● **PROBLEM REQUIREMENTS**
Write out only the lines from the line that holds "none -> black brick C4 level 1" to the end of the listing below, inclusive, with the pictures omitted.

● **THE DATA**

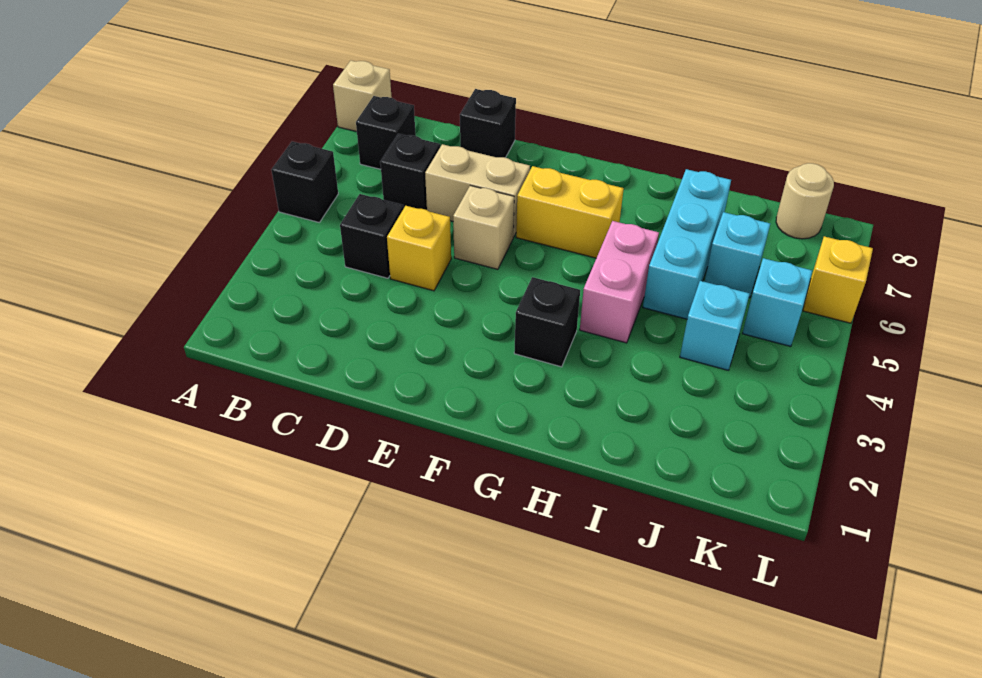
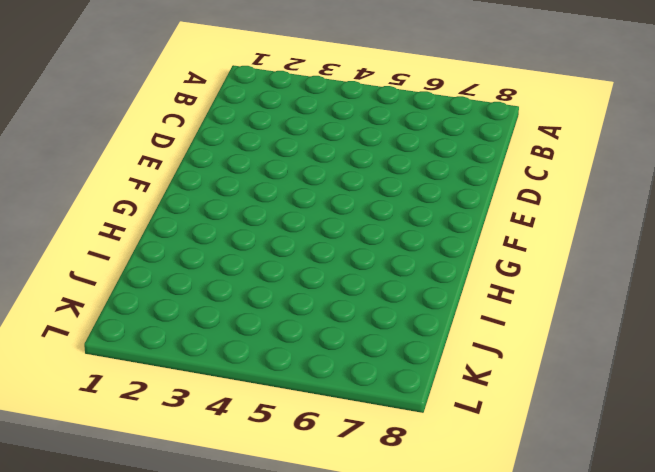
none -> black brick A5 level 1
none -> tan brick A8 level 1
none -> black brick B7 level 1

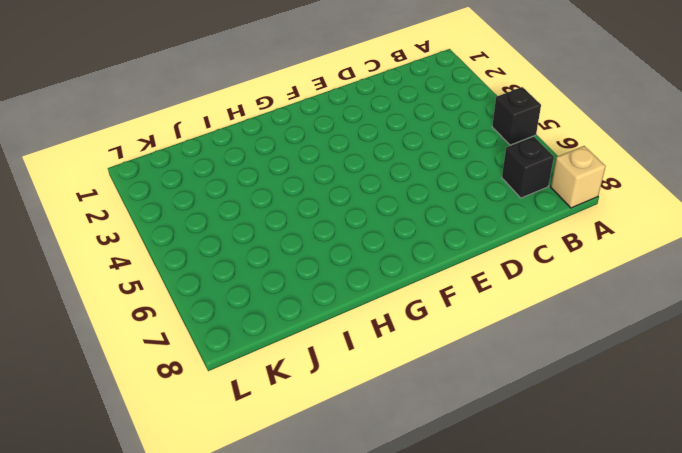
none -> black brick C4 level 1
none -> black brick C6 level 1
none -> yellow brick D4 level 1

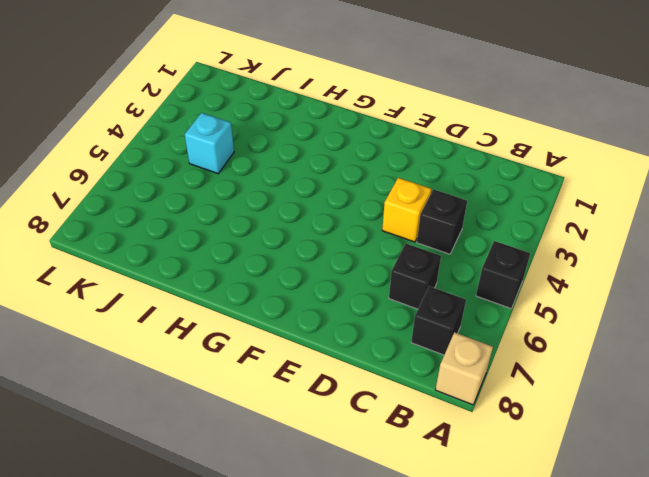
none -> tan brick D6:E6 level 1
none -> black brick D8 level 1
none -> tan brick E5 level 1

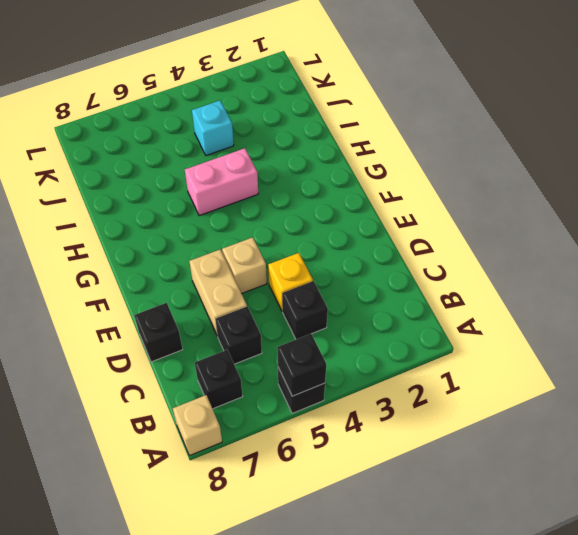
black brick A5 level 2 -> black brick G3 level 1
none -> yellow brick F6:G6 level 1
none -> cyan brick I5:I7 level 1
none -> cyan brick J6 level 1

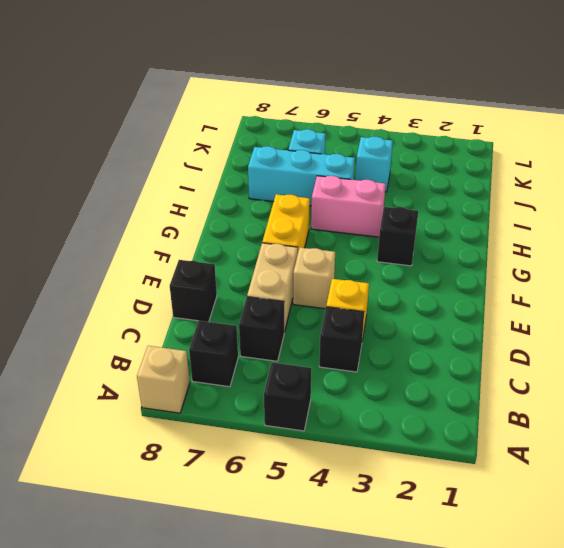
none -> cyan brick K5 level 1
none -> tan round brick K8 level 1
none -> yellow brick L6 level 1

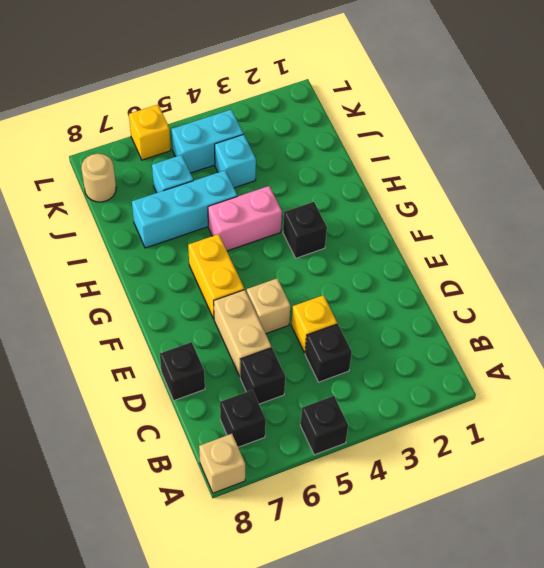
cyan brick K4:K5 level 1 -> cyan brick K5 level 1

● **RESPONSE BOX**
none -> black brick C4 level 1
none -> black brick C6 level 1
none -> yellow brick D4 level 1

none -> tan brick D6:E6 level 1
none -> black brick D8 level 1
none -> tan brick E5 level 1

black brick A5 level 2 -> black brick G3 level 1
none -> yellow brick F6:G6 level 1
none -> cyan brick I5:I7 level 1
none -> cyan brick J6 level 1

none -> cyan brick K5 level 1
none -> tan round brick K8 level 1
none -> yellow brick L6 level 1

cyan brick K4:K5 level 1 -> cyan brick K5 level 1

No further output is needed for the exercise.